## Try it:
The output must start at the line containing "none -> blue brick C7:C9 level 1" in the records below and stop at the last line, matching each line exactly and leaving out every picture.

## Data provided:
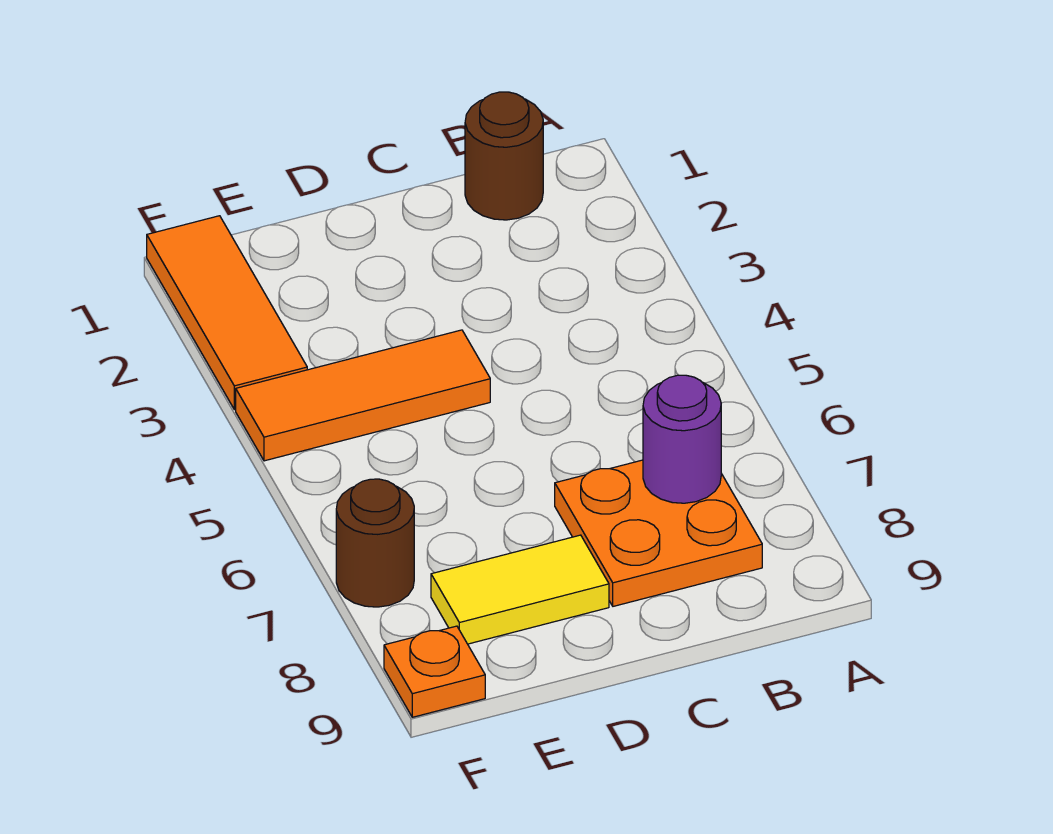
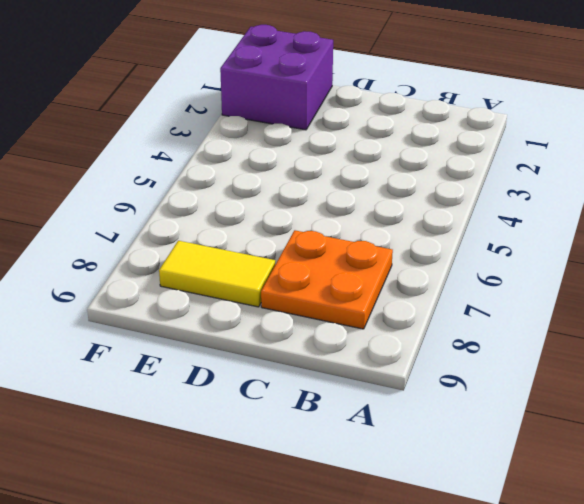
purple brick E1:F2 level 1 -> orange tile F1:F3 level 1
none -> brown round brick B1 level 1
none -> orange tile D4:F4 level 1

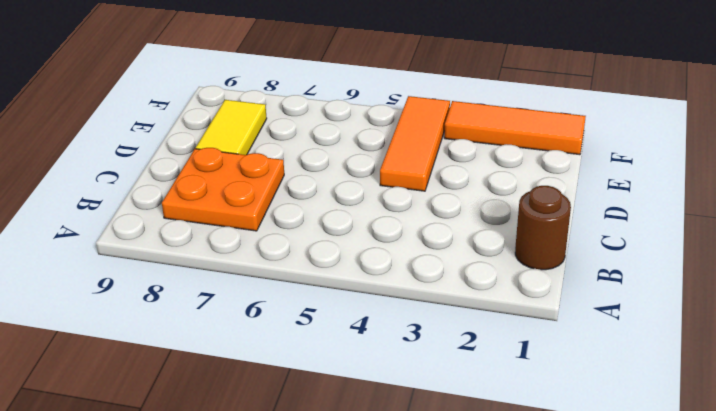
none -> brown round brick F7 level 1
none -> orange plate F9 level 1

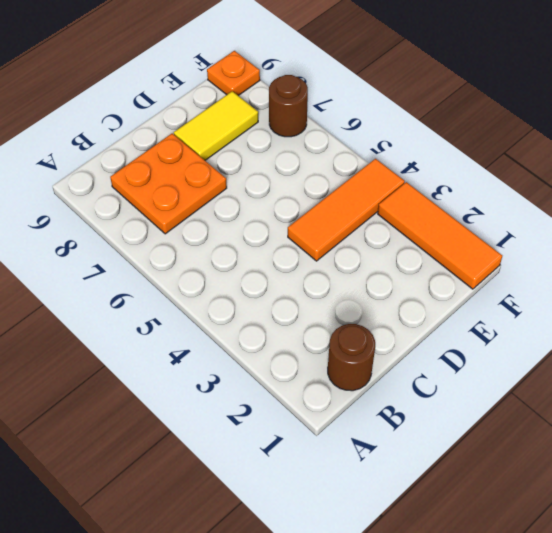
none -> purple round brick B7 level 2

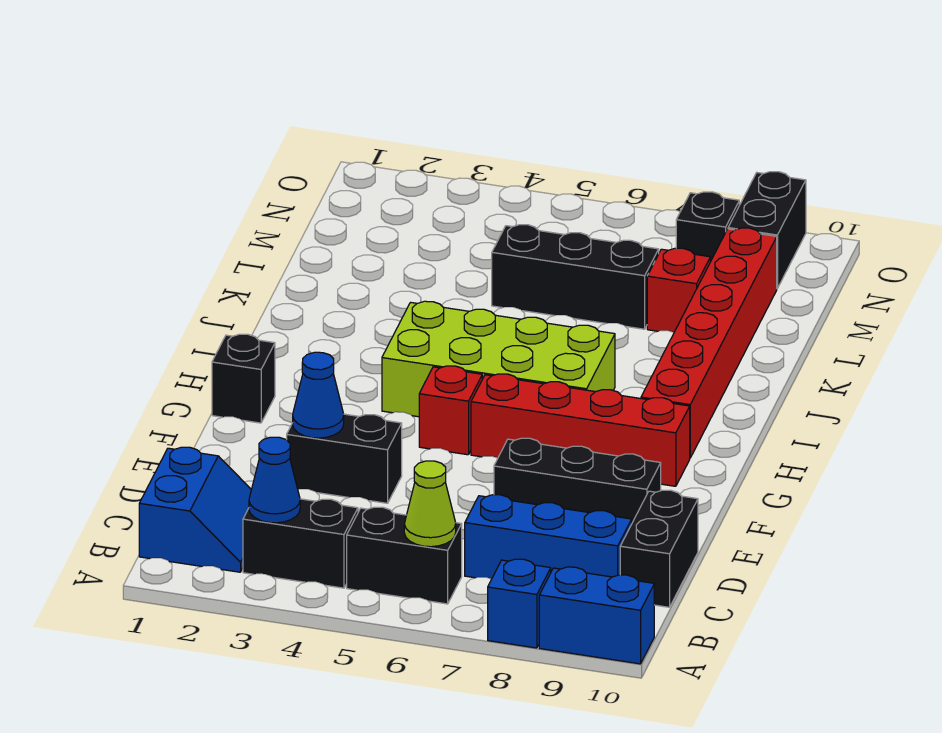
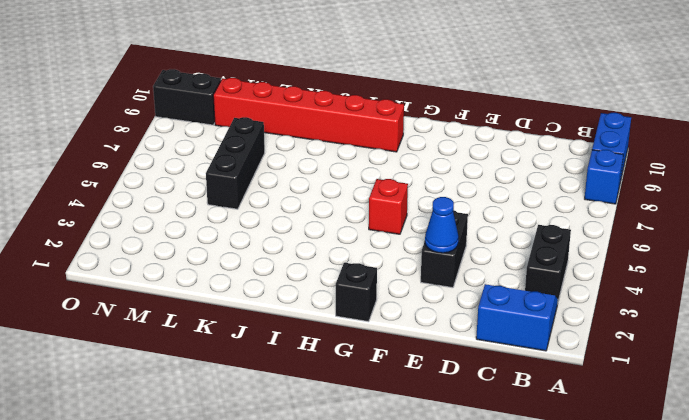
none -> black brick B5:B6 level 1
none -> blue brick C7:C9 level 1
none -> black brick C10:D10 level 1

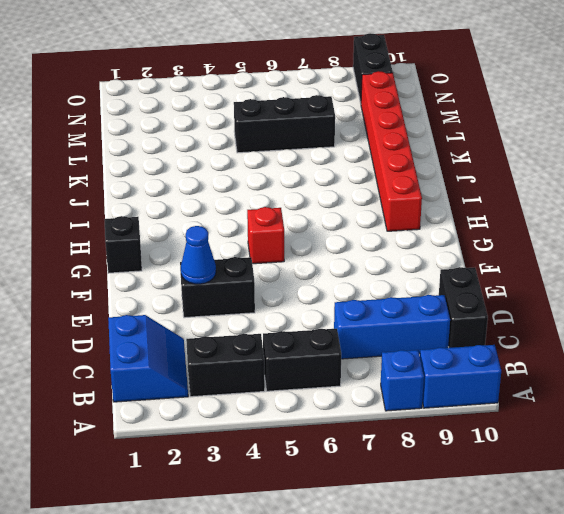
none -> black brick E7:E9 level 1
none -> red brick G6:G9 level 1
none -> lime brick H4:I7 level 1

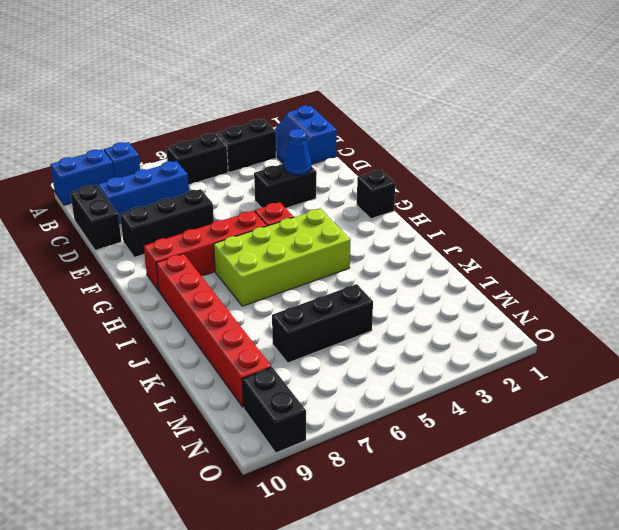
none -> red brick L8 level 1
none -> black brick N8 level 1
none -> blue cone B3 level 2

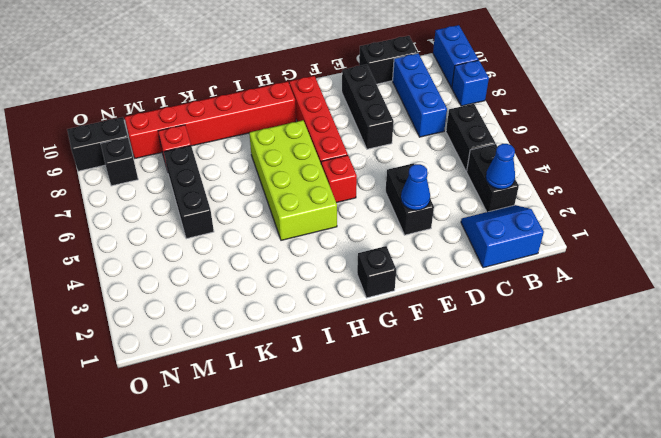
none -> lime cone B6 level 2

## Reply to the task:
none -> blue brick C7:C9 level 1
none -> black brick C10:D10 level 1

none -> black brick E7:E9 level 1
none -> red brick G6:G9 level 1
none -> lime brick H4:I7 level 1

none -> red brick L8 level 1
none -> black brick N8 level 1
none -> blue cone B3 level 2

none -> lime cone B6 level 2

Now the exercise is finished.